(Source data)
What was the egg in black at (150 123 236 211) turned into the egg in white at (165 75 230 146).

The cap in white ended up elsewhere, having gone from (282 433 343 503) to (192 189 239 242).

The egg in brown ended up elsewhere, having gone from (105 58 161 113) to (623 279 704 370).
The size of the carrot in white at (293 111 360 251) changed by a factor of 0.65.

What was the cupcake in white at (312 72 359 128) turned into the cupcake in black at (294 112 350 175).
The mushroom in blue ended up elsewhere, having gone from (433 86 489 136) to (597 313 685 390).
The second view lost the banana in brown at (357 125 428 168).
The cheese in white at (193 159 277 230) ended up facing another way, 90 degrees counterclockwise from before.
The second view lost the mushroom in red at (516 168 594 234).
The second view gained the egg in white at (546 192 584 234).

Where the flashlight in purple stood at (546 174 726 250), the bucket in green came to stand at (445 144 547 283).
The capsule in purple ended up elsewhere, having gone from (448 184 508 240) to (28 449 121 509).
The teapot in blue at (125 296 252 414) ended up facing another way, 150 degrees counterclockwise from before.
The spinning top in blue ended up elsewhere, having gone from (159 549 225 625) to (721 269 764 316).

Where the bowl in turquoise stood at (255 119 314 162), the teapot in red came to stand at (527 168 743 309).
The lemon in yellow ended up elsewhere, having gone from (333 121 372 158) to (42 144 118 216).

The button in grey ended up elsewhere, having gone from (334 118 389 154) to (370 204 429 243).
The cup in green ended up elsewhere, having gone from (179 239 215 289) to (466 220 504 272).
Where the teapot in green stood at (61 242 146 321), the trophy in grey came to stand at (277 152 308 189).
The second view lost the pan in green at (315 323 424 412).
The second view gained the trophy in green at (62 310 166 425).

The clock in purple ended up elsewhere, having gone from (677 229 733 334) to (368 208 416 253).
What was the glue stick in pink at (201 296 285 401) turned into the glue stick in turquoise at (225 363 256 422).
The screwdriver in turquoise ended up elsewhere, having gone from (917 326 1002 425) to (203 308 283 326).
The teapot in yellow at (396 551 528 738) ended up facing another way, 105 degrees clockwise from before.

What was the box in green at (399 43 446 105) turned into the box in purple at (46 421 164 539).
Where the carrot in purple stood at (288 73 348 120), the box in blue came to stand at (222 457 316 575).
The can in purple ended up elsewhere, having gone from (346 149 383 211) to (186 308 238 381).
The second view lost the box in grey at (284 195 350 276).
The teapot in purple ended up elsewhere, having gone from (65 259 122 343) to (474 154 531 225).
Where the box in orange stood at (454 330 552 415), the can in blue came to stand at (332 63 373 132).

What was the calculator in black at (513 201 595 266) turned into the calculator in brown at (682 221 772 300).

Your instructions:
Find how many lines above include "stood"; reply with the number only.

Response for this exercise:
5